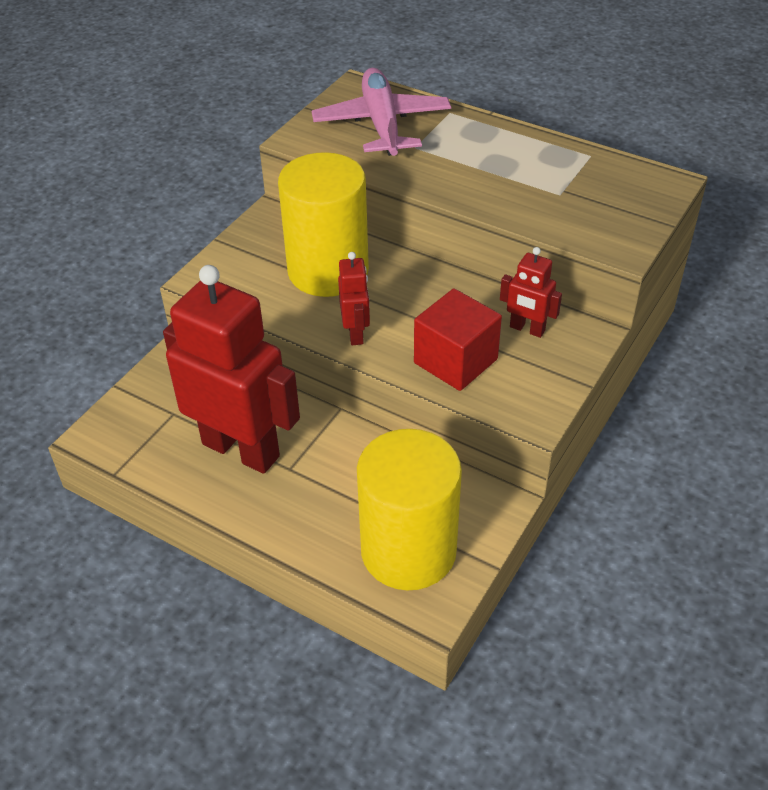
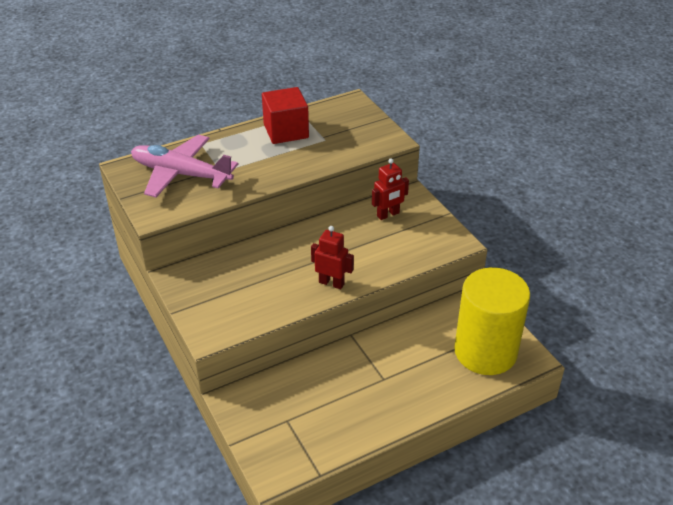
camera: 60 degrees left, 5 degrees down
(241, 449) = (349, 396): red robot -> none
(328, 271) = (261, 272): yellow cylinder -> none
(455, 361) = (391, 252): red cube -> red cube (286, 131)

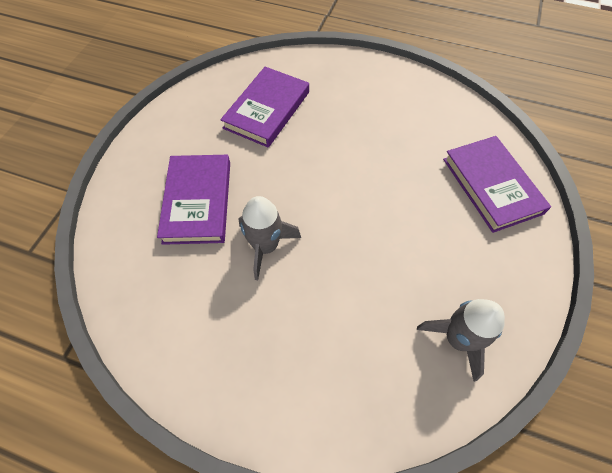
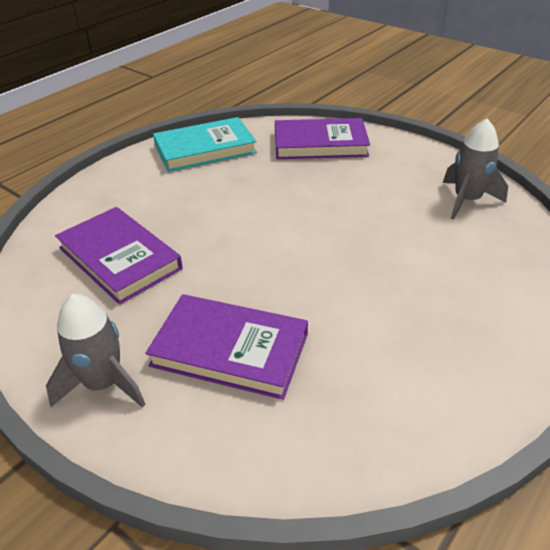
camera: 70 degrees left, 20 degrees down
(266, 246) = (327, 298): grey rocket -> grey rocket (103, 384)
(430, 105) = (205, 149): none -> turquoise book

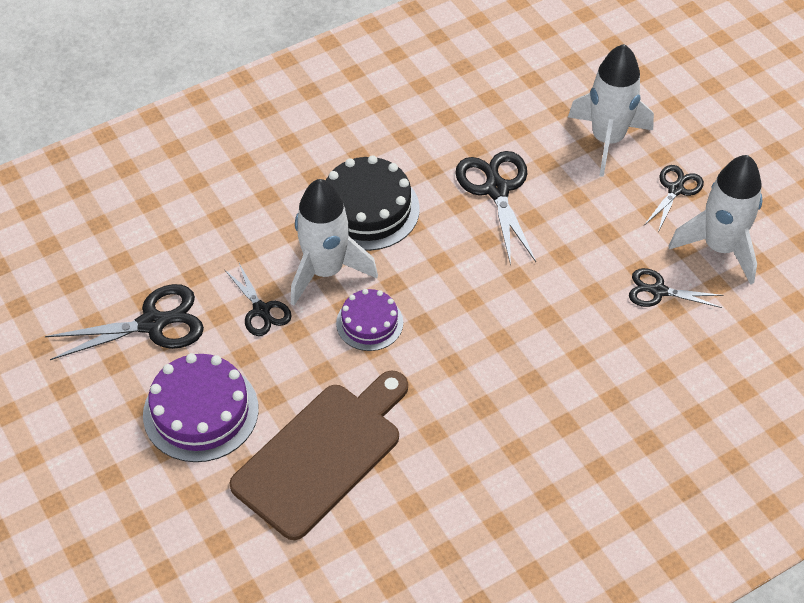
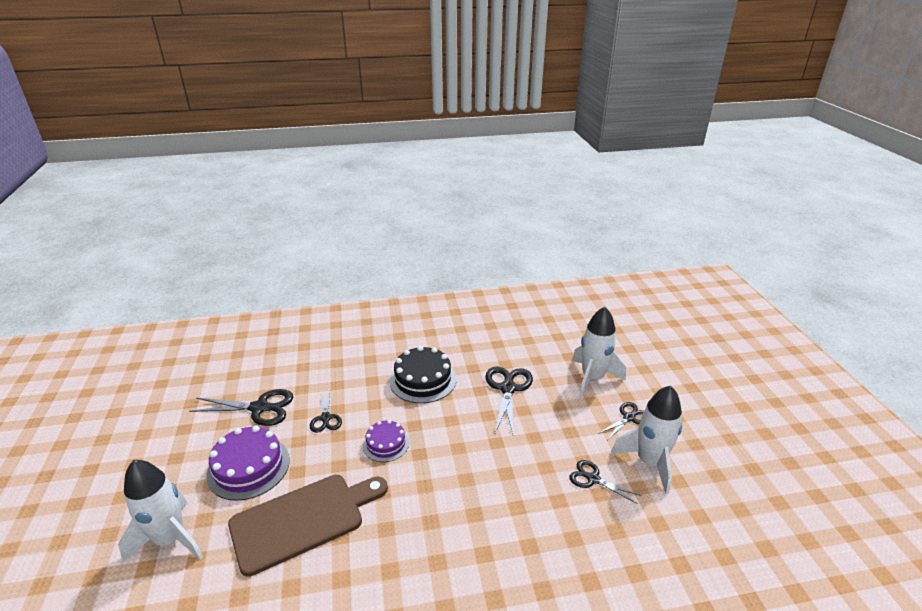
camera: 20 degrees right, 20 degrees down
(325, 271) = (377, 406): white rocket -> white rocket (170, 539)

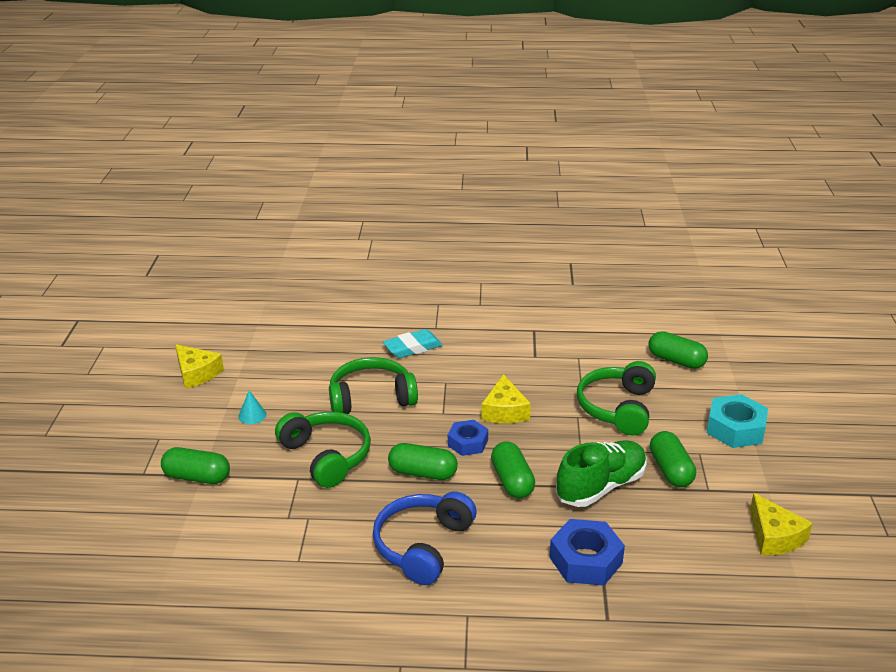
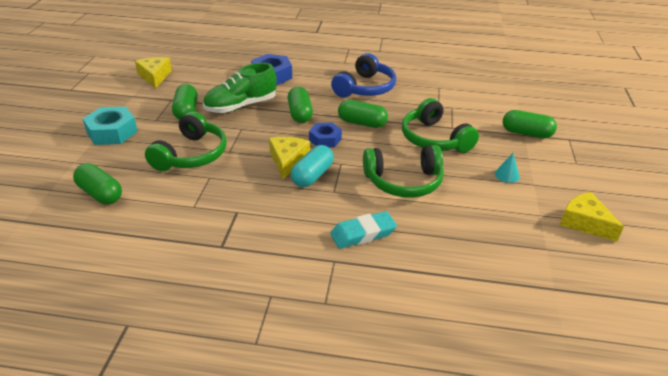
camera: 175 degrees left, 5 degrees up
(471, 396) = (312, 176): none -> turquoise capsule

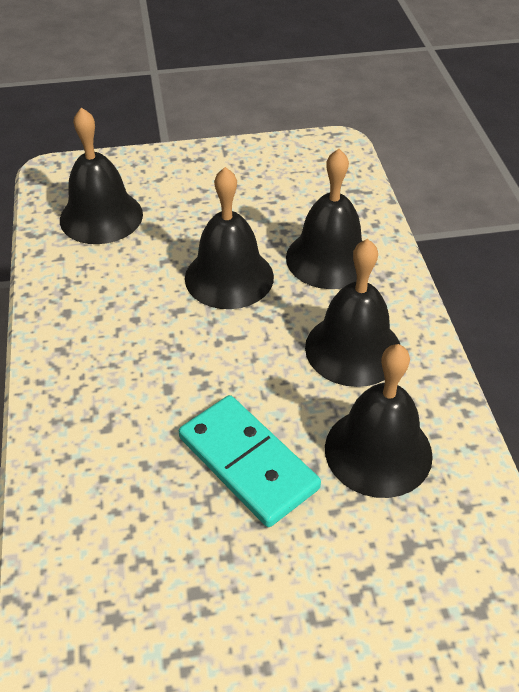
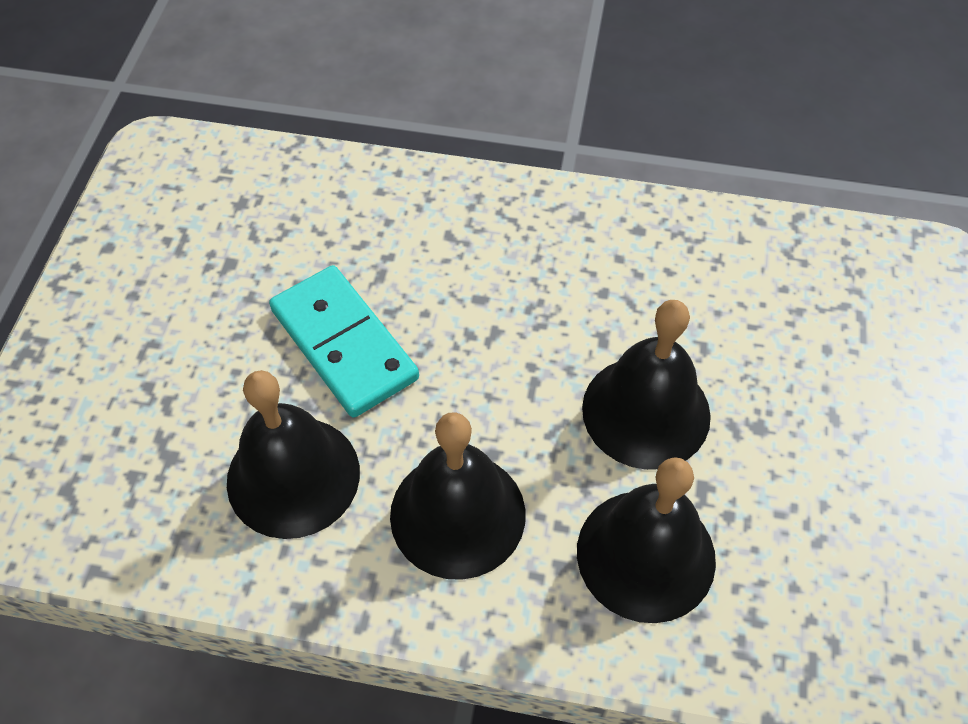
camera: 110 degrees right, 10 degrees up
(101, 216) = (817, 295): black bell -> none
(248, 462) = (343, 344): turquoise domino -> turquoise domino turned 75 degrees clockwise

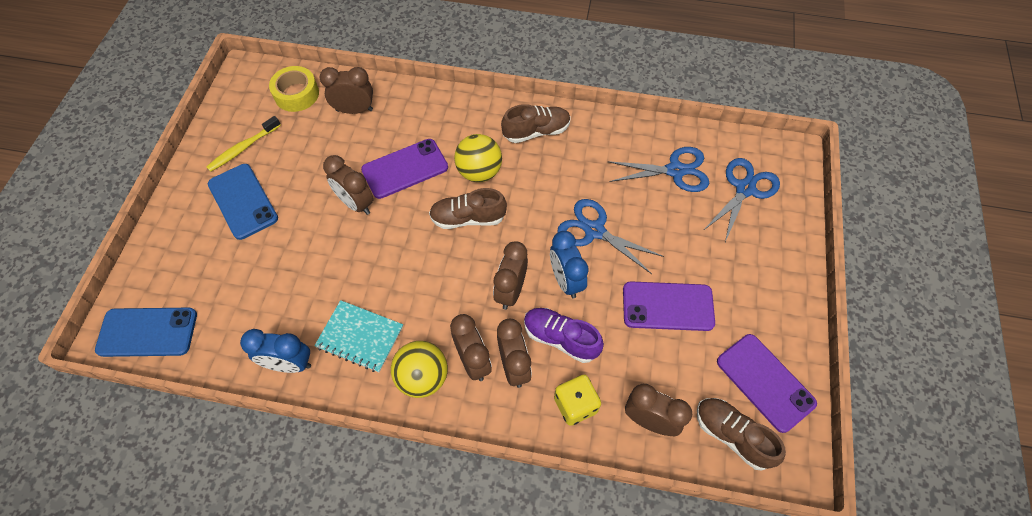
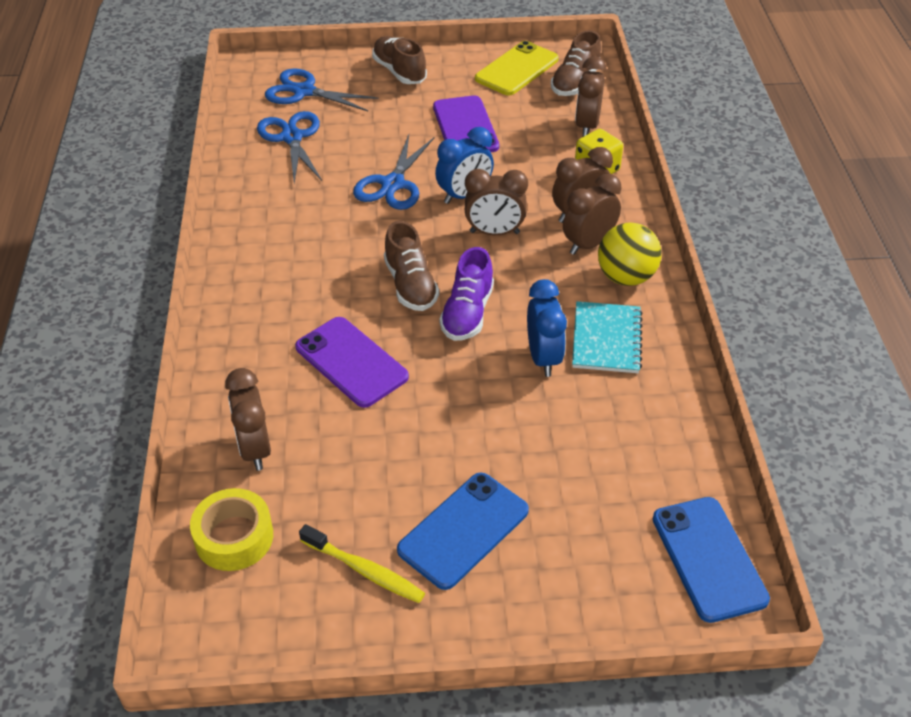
camera: 105 degrees left, 15 degrees down
(289, 364) = (670, 392): blue clock -> blue clock (543, 358)
(356, 203) = (424, 397): brown clock -> none
(479, 172) = (336, 290): yellow ball -> none
(536, 131) = (257, 251): brown shoe -> brown shoe (399, 72)
(560, 338) = (533, 189): purple shoe -> purple shoe (467, 313)
(765, 382) = (517, 69): purple phone -> yellow phone

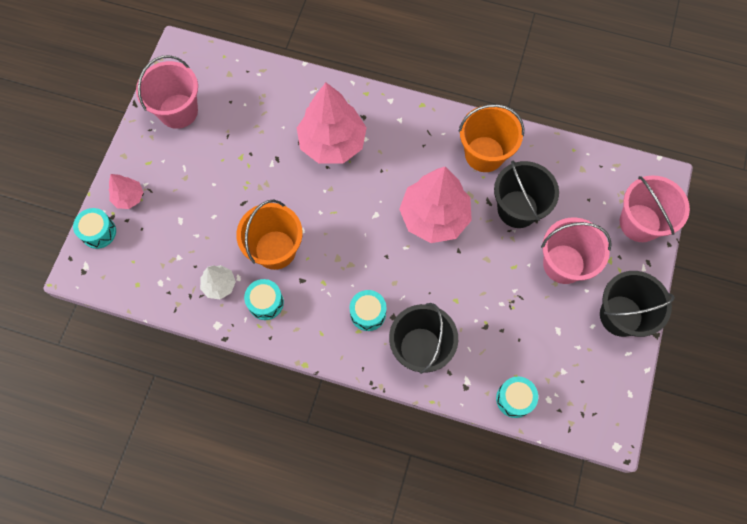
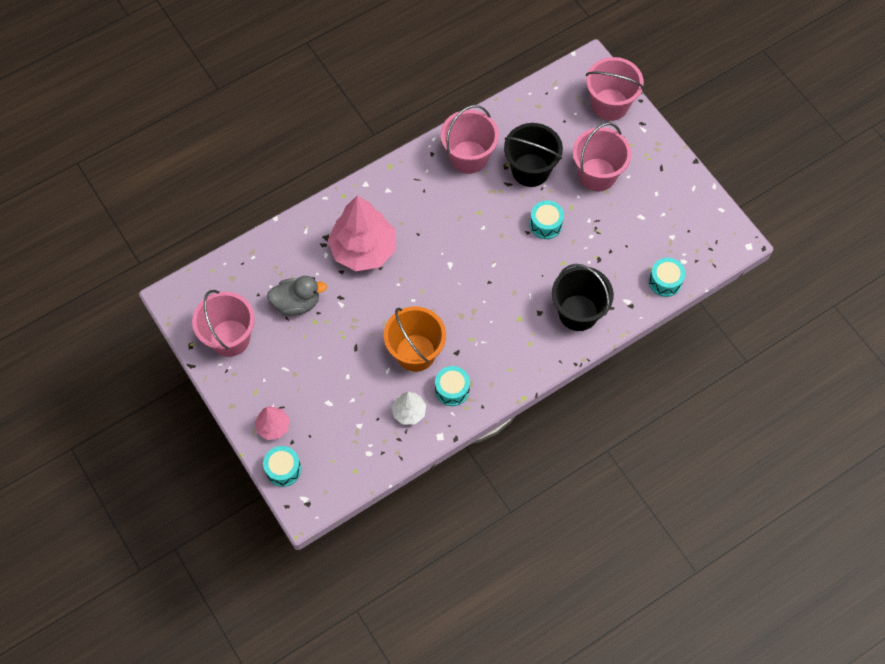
camera: 50 degrees left, 5 degrees down
(246, 133) = (297, 303): none -> grey duck
(368, 313) = (522, 327): turquoise drum -> turquoise drum (546, 224)
(434, 217) = (487, 227): pink tree -> none
(484, 154) = (468, 157): orange bucket -> pink bucket
(621, 315) = (664, 170): black bucket -> none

Task to complete
Every line from the one holding "camera: 20 degrees right, 20 degrees down" through the final line of the data above is to be reproduced exactly, both ends included, with the pictures left out.

Written solution
camera: 20 degrees right, 20 degrees down
(325, 271) = (377, 406): white rocket -> white rocket (170, 539)

camera: 175 degrees left, 5 degrees up
(471, 396) = (312, 176): none -> turquoise capsule

camera: 110 degrees right, 10 degrees up
(101, 216) = (817, 295): black bell -> none
(248, 462) = (343, 344): turquoise domino -> turquoise domino turned 75 degrees clockwise

camera: 105 degrees left, 15 degrees down
(289, 364) = (670, 392): blue clock -> blue clock (543, 358)
(356, 203) = (424, 397): brown clock -> none
(479, 172) = (336, 290): yellow ball -> none
(536, 131) = (257, 251): brown shoe -> brown shoe (399, 72)
(560, 338) = (533, 189): purple shoe -> purple shoe (467, 313)
(765, 382) = (517, 69): purple phone -> yellow phone

camera: 50 degrees left, 5 degrees down
(246, 133) = (297, 303): none -> grey duck
(368, 313) = (522, 327): turquoise drum -> turquoise drum (546, 224)
(434, 217) = (487, 227): pink tree -> none
(484, 154) = (468, 157): orange bucket -> pink bucket
(621, 315) = (664, 170): black bucket -> none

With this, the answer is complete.